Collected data
** Start **

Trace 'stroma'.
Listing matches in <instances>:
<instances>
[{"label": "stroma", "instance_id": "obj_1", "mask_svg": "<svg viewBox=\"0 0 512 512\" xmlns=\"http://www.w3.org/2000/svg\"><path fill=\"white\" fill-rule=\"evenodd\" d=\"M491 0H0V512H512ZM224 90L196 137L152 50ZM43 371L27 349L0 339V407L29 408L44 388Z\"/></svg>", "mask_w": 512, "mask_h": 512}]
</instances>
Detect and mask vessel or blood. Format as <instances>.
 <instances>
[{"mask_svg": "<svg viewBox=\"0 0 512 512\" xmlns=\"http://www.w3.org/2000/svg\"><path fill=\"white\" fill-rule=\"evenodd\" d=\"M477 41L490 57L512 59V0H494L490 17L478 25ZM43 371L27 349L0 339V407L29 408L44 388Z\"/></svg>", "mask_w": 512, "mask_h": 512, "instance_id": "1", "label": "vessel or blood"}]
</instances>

** End **

Required work
Go through the material and select each line with the string "stroma" in it.

Completed exercise
Trace 'stroma'.
[{"label": "stroma", "instance_id": "obj_1", "mask_svg": "<svg viewBox=\"0 0 512 512\" xmlns=\"http://www.w3.org/2000/svg\"><path fill=\"white\" fill-rule=\"evenodd\" d=\"M491 0H0V512H512ZM224 90L196 137L152 50ZM43 371L27 349L0 339V407L29 408L44 388Z\"/></svg>", "mask_w": 512, "mask_h": 512}]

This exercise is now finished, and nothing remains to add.